*** Supplied data ***

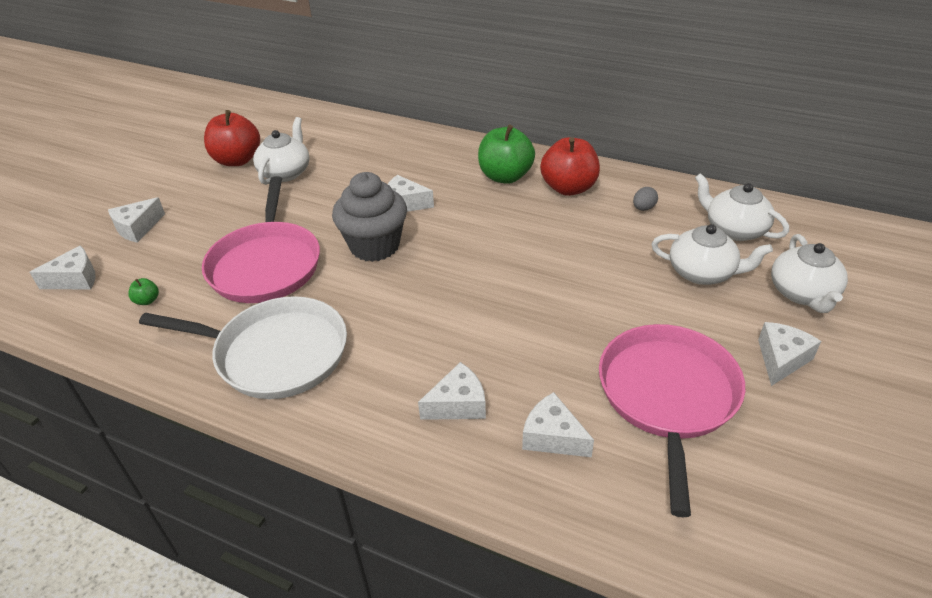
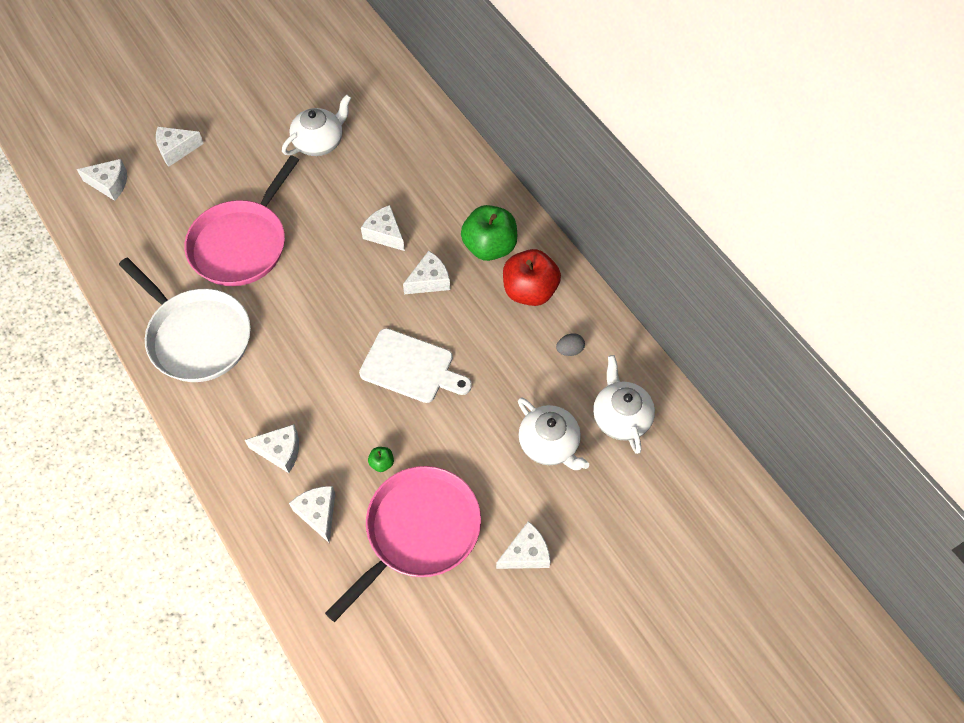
camera: 30 degrees right, 20 degrees up
(147, 300) = (144, 235): green apple -> green apple (382, 463)
(237, 160) = (292, 104): red apple -> none
(374, 246) = (330, 269): grey cupcake -> none
(476, 216) = (429, 280): none -> white cheese
(523, 278) = (411, 367): none -> white cutting board
(803, 294) = (605, 510): white teapot -> none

*** End of Supplied data ***

# [Exercise instructions]
Give the listing above again exactly, minus any images.

# [Final answer]
camera: 30 degrees right, 20 degrees up
(147, 300) = (144, 235): green apple -> green apple (382, 463)
(237, 160) = (292, 104): red apple -> none
(374, 246) = (330, 269): grey cupcake -> none
(476, 216) = (429, 280): none -> white cheese
(523, 278) = (411, 367): none -> white cutting board
(803, 294) = (605, 510): white teapot -> none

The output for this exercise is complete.